--- Available data Enclosed Below ---

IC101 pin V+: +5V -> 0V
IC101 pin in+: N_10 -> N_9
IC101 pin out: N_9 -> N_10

--- End of Enclosed Available data ---
--- Available data Enclosed Below ---

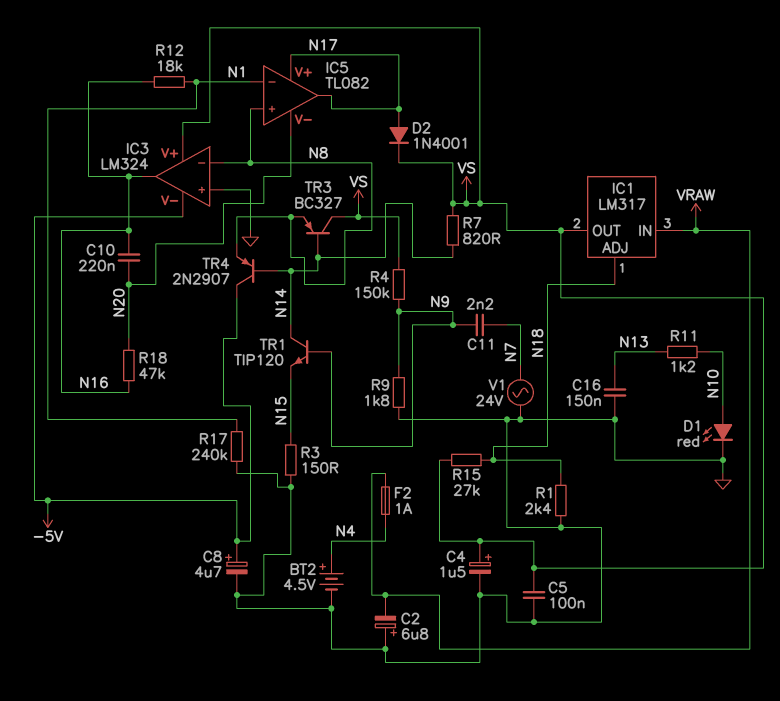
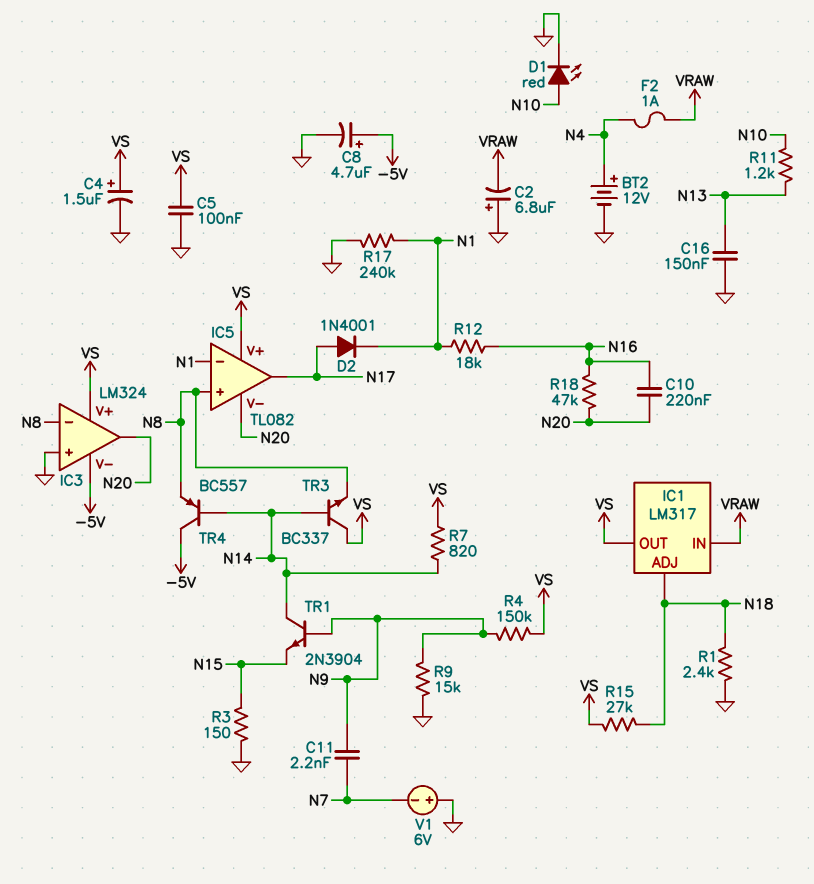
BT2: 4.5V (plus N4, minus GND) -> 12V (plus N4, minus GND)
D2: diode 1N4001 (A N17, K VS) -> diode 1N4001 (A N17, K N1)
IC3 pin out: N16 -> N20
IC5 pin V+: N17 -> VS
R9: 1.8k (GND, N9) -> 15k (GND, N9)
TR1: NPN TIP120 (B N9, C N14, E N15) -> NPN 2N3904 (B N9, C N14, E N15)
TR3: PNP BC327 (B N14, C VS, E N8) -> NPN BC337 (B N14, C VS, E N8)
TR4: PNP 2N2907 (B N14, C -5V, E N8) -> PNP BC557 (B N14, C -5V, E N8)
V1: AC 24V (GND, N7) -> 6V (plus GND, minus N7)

--- End of Enclosed Available data ---

Of the entries above, transcribe exactly those lines that fall between the line containing "IC101 pin V+: +5V -> 0V" and the line containing "IC101 pin out: N_9 -> N_10", together with those two lines.

• Your solution
IC101 pin V+: +5V -> 0V
IC101 pin in+: N_10 -> N_9
IC101 pin out: N_9 -> N_10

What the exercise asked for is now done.